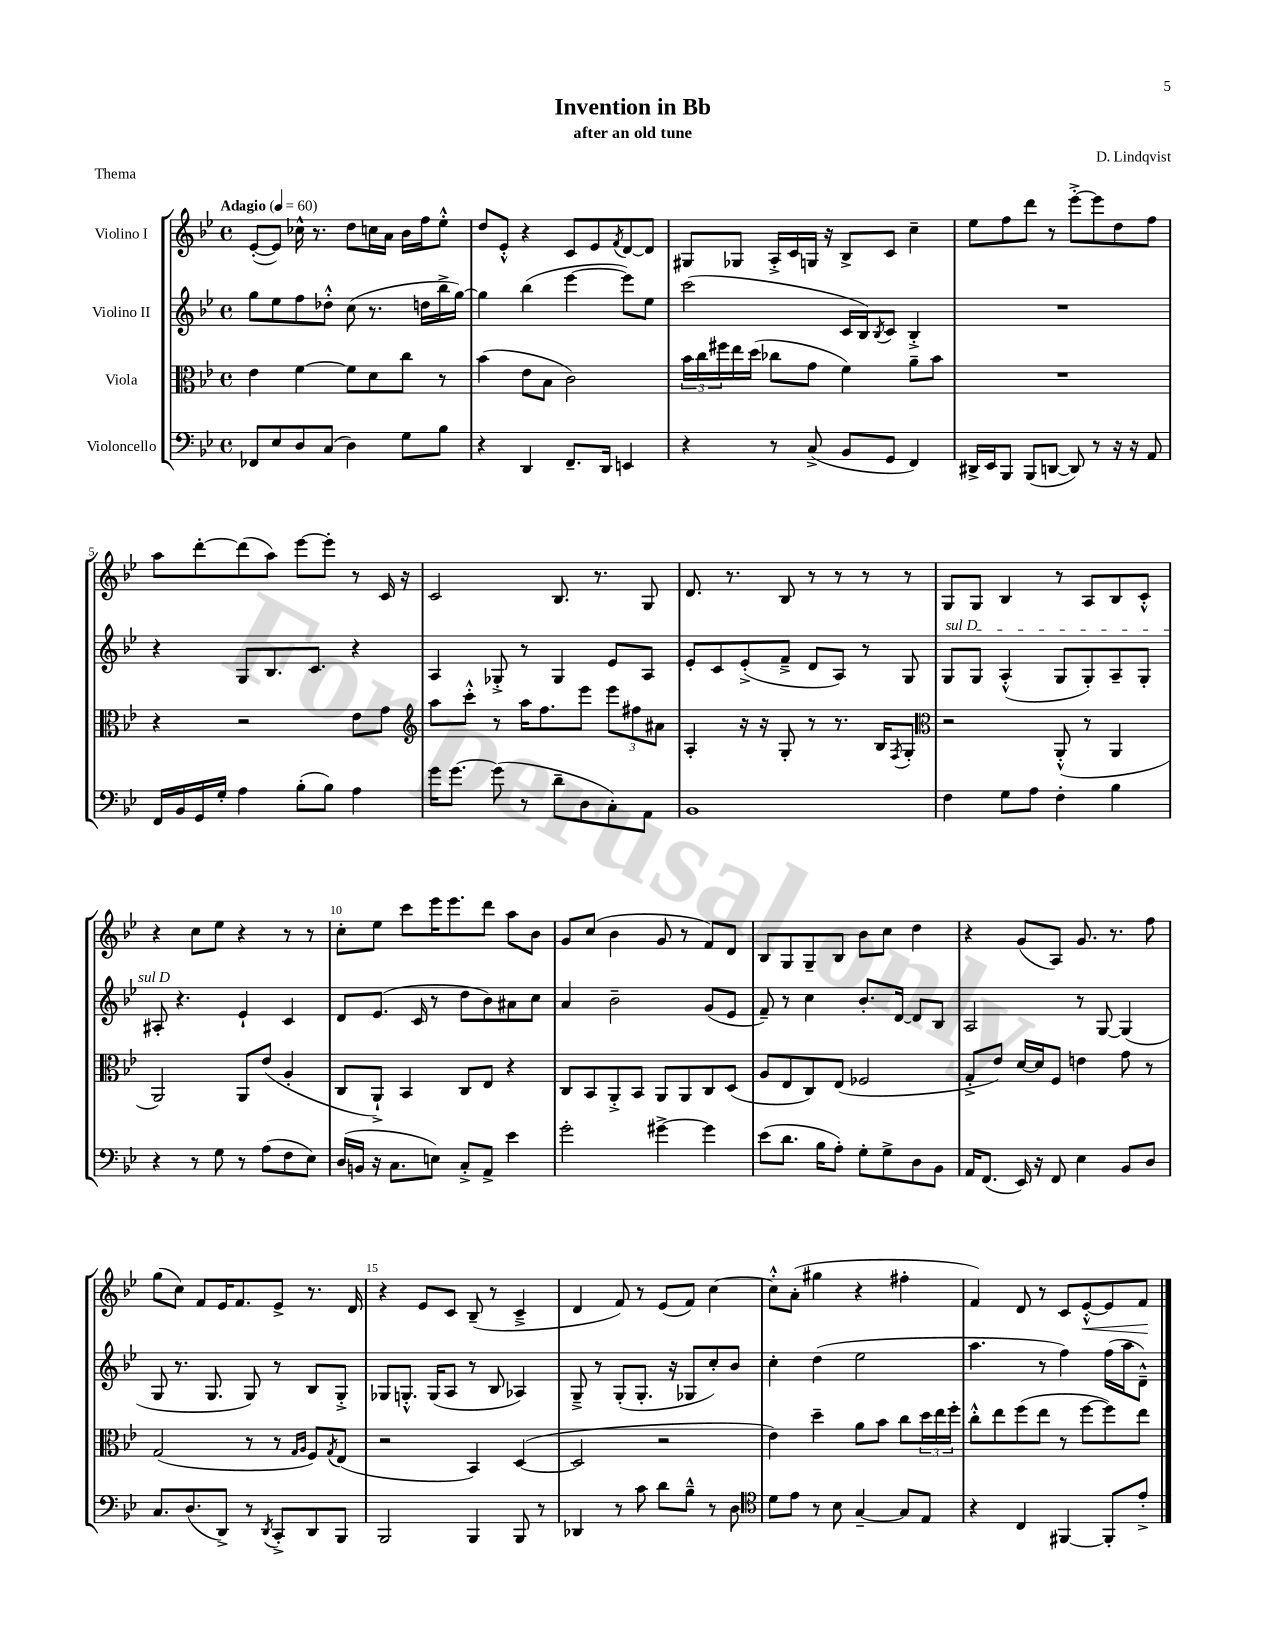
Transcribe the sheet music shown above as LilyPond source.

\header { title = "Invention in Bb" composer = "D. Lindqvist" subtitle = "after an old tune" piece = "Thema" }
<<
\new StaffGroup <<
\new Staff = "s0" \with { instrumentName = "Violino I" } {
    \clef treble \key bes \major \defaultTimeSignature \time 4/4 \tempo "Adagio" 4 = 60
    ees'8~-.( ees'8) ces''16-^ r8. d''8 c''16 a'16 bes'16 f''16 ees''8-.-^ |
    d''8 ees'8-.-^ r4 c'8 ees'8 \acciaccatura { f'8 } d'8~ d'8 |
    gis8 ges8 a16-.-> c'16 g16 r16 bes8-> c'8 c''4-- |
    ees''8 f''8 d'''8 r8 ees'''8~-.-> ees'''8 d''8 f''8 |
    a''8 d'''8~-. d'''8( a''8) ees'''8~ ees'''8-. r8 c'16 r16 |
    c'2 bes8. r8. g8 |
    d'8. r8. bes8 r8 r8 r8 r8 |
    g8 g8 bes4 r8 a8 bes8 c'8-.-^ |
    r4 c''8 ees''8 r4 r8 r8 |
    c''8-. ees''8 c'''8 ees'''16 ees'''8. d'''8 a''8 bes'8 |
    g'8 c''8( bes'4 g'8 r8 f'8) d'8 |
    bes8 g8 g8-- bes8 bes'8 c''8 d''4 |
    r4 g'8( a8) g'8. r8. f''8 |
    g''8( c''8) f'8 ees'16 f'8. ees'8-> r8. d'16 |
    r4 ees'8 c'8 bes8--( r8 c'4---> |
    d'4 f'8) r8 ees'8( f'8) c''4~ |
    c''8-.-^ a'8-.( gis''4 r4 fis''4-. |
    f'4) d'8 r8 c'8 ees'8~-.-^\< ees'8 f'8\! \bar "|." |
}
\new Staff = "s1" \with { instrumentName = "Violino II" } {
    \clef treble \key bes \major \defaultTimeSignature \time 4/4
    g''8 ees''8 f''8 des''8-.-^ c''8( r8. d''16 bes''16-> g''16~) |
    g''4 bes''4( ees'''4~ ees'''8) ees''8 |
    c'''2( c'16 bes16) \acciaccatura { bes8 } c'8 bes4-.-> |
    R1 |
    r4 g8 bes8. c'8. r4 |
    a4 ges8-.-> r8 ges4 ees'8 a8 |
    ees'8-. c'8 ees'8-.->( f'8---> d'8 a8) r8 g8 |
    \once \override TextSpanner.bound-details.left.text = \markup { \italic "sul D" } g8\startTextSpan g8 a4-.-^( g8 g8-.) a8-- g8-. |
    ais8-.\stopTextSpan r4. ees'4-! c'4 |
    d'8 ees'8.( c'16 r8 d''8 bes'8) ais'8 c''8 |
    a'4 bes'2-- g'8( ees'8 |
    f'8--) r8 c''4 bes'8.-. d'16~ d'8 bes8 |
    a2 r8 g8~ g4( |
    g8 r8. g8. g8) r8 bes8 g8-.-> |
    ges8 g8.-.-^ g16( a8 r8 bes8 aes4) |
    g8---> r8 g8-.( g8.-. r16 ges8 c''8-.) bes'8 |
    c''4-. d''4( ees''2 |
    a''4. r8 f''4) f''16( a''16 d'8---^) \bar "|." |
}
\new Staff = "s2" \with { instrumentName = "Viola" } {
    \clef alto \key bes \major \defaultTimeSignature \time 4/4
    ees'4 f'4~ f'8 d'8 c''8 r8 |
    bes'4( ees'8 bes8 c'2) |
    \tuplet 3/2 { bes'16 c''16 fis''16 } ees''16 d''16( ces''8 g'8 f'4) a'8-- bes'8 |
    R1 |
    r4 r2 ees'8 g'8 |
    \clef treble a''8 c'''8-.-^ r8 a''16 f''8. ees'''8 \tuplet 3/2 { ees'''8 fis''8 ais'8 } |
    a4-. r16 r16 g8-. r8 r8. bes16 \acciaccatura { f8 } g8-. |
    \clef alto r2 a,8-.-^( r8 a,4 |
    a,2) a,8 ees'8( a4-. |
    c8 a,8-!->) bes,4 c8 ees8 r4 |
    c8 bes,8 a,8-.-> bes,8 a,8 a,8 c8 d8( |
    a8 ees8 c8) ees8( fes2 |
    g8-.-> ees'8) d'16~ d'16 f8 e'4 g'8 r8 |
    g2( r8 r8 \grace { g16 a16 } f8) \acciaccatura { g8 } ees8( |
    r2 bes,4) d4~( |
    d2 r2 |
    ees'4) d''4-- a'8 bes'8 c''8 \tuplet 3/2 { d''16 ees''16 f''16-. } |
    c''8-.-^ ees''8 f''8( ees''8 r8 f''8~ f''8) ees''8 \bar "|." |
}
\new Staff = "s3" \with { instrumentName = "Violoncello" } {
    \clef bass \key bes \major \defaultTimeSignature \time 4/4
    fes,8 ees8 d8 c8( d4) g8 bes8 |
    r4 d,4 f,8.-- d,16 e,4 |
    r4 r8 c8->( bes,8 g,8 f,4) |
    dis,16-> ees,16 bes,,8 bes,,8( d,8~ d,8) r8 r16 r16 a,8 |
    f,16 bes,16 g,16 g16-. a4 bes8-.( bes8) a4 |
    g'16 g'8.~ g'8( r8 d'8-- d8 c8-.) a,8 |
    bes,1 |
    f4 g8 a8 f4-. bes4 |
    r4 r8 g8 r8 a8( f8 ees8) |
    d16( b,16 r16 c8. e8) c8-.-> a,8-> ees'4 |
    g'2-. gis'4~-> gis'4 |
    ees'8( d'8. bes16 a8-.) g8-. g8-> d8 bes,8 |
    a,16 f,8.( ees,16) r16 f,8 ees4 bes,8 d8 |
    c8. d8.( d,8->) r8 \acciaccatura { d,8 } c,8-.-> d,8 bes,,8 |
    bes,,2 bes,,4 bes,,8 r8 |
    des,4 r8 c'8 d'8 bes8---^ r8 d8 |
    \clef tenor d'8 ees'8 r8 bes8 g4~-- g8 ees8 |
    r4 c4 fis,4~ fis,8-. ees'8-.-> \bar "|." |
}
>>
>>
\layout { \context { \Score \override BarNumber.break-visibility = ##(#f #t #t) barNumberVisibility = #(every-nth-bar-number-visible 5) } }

══════════════════════════════

Count the lines in the rows above that contain the string "instrumentName", with case counting, and give only that number.

4